# EXERCISE
Which lines of the data contain the string "purple"? Copy every one.

# AVAILABLE DATA
****************

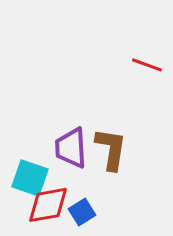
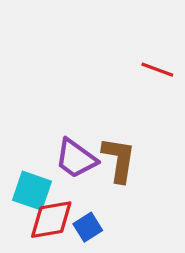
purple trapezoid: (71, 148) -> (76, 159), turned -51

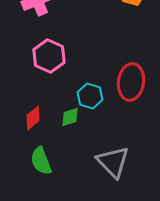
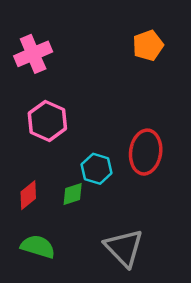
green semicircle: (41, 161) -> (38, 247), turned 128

****************

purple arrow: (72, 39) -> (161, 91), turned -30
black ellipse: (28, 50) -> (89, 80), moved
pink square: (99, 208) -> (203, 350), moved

****************

# RESPONSE AREA
purple trapezoid: (71, 148) -> (76, 159), turned -51
purple arrow: (72, 39) -> (161, 91), turned -30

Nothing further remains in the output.